Exercise requirements: Where a line below includes the word "blue", copy that line.

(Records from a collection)
= = = = = = =
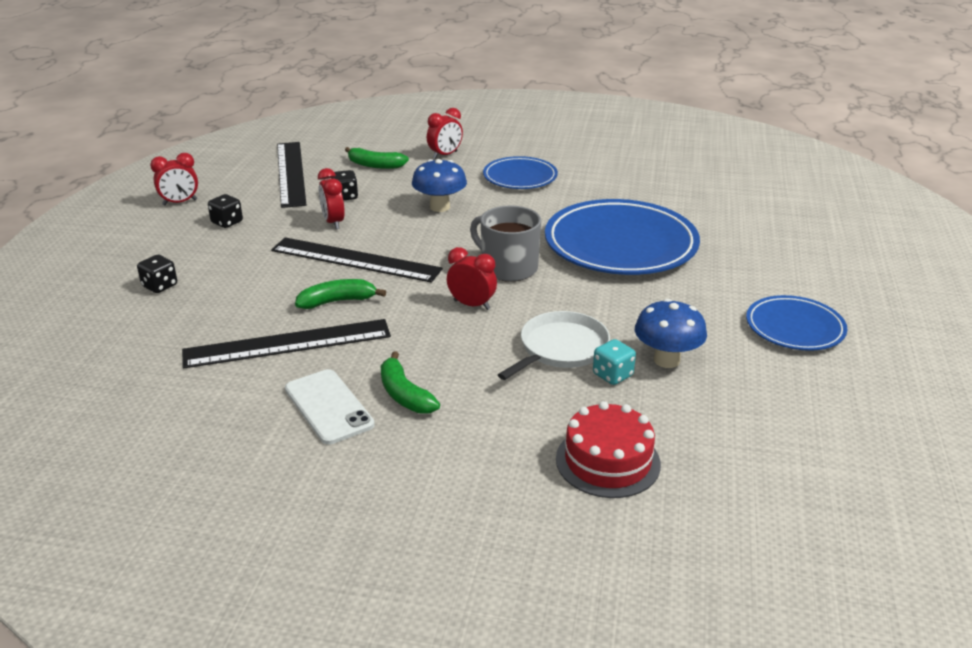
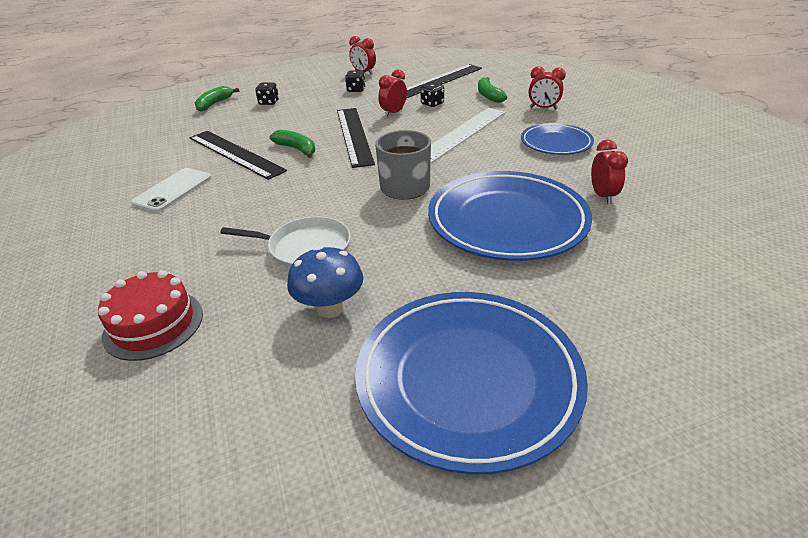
camera: 60 degrees right, 5 degrees up
(404, 395) = (200, 209): green banana -> green banana (214, 104)
(440, 207) = (462, 134): blue mushroom -> white ruler
(472, 305) = (336, 192): red clock -> red clock (602, 196)
(612, 375) = (284, 286): turquoise dice -> none
(794, 328) = (468, 379): blue plate -> blue plate, size x1.81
= = = = = = =
Task output:
(440, 207) = (462, 134): blue mushroom -> white ruler
(794, 328) = (468, 379): blue plate -> blue plate, size x1.81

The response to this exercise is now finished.